Rewrite the listing below as a JSON list of strings, with each line as its own string. Leave out blank lines and the picture markers.

Source data

--------------------------------------------------

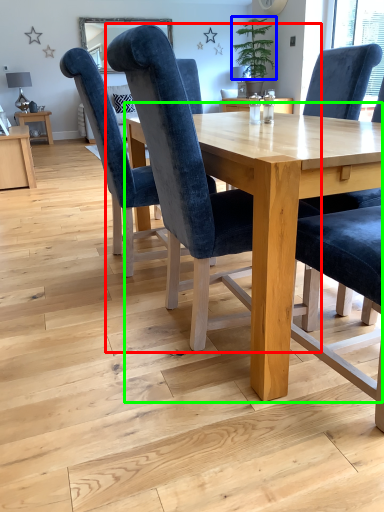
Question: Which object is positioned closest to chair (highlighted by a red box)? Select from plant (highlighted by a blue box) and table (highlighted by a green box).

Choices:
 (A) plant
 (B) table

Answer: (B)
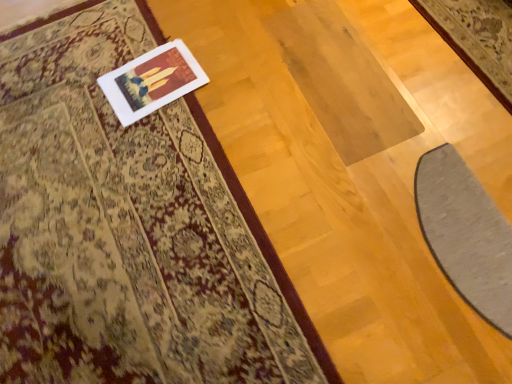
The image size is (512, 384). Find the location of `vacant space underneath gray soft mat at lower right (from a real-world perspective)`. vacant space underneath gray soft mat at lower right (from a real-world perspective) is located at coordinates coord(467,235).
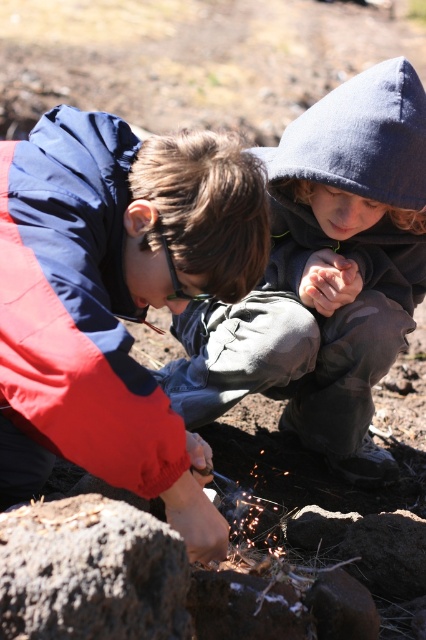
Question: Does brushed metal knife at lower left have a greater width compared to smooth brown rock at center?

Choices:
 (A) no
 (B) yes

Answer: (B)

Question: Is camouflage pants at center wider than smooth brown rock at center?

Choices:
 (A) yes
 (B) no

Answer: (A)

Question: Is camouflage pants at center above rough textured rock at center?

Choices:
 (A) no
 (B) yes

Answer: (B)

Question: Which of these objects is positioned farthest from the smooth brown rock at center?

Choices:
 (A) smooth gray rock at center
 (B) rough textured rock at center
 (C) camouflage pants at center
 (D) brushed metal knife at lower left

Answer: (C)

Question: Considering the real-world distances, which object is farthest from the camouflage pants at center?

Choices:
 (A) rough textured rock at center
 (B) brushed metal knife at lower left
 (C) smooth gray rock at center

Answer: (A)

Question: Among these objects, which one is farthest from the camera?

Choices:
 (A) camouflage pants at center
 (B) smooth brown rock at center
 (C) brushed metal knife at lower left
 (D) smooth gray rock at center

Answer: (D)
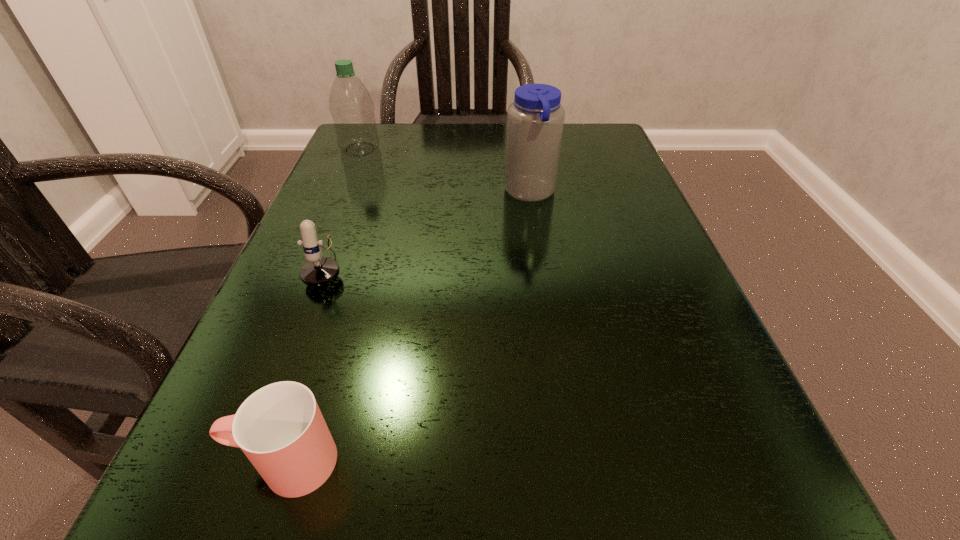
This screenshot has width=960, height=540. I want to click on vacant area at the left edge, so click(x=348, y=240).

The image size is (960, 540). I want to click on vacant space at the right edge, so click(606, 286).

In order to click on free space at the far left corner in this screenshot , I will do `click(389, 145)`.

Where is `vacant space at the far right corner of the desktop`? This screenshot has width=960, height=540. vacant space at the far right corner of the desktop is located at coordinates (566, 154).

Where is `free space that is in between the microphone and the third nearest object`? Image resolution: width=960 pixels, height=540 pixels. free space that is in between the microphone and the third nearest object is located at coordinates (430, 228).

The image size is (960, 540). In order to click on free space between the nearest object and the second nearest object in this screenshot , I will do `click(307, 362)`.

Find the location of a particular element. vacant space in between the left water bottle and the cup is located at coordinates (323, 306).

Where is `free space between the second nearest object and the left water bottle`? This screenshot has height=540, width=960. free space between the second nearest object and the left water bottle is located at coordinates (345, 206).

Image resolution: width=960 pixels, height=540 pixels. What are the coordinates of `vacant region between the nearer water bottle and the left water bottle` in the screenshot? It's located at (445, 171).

--------------------------------------------------

Exercise result.
[
  "Question: Which object is positioned closest to chair (highlighted by a red box)? Select from plant (highlighted by a blue box) and table (highlighted by a green box).",
  "Choices:",
  " (A) plant",
  " (B) table",
  "Answer: (B)",
  "The image size is (512, 384). Find the location of `vacant space underneath gray soft mat at lower right (from a real-world perspective)`. vacant space underneath gray soft mat at lower right (from a real-world perspective) is located at coordinates coord(467,235).",
  "Question: Does brushed metal knife at lower left have a greater width compared to smooth brown rock at center?",
  "Choices:",
  " (A) no",
  " (B) yes",
  "Answer: (B)",
  "Question: Is camouflage pants at center wider than smooth brown rock at center?",
  "Choices:",
  " (A) yes",
  " (B) no",
  "Answer: (A)",
  "Question: Is camouflage pants at center above rough textured rock at center?",
  "Choices:",
  " (A) no",
  " (B) yes",
  "Answer: (B)",
  "Question: Which of these objects is positioned farthest from the smooth brown rock at center?",
  "Choices:",
  " (A) smooth gray rock at center",
  " (B) rough textured rock at center",
  " (C) camouflage pants at center",
  " (D) brushed metal knife at lower left",
  "Answer: (C)",
  "Question: Considering the real-world distances, which object is farthest from the camouflage pants at center?",
  "Choices:",
  " (A) rough textured rock at center",
  " (B) brushed metal knife at lower left",
  " (C) smooth gray rock at center",
  "Answer: (A)",
  "Question: Among these objects, which one is farthest from the camera?",
  "Choices:",
  " (A) camouflage pants at center",
  " (B) smooth brown rock at center",
  " (C) brushed metal knife at lower left",
  " (D) smooth gray rock at center",
  "Answer: (D)",
  "This screenshot has width=960, height=540. I want to click on vacant area at the left edge, so click(x=348, y=240).",
  "The image size is (960, 540). I want to click on vacant space at the right edge, so click(606, 286).",
  "In order to click on free space at the far left corner in this screenshot , I will do `click(389, 145)`.",
  "Where is `vacant space at the far right corner of the desktop`? This screenshot has width=960, height=540. vacant space at the far right corner of the desktop is located at coordinates (566, 154).",
  "Where is `free space that is in between the microphone and the third nearest object`? Image resolution: width=960 pixels, height=540 pixels. free space that is in between the microphone and the third nearest object is located at coordinates (430, 228).",
  "The image size is (960, 540). In order to click on free space between the nearest object and the second nearest object in this screenshot , I will do `click(307, 362)`.",
  "Find the location of a particular element. vacant space in between the left water bottle and the cup is located at coordinates (323, 306).",
  "Where is `free space between the second nearest object and the left water bottle`? This screenshot has height=540, width=960. free space between the second nearest object and the left water bottle is located at coordinates (345, 206).",
  "Image resolution: width=960 pixels, height=540 pixels. What are the coordinates of `vacant region between the nearer water bottle and the left water bottle` in the screenshot? It's located at (445, 171)."
]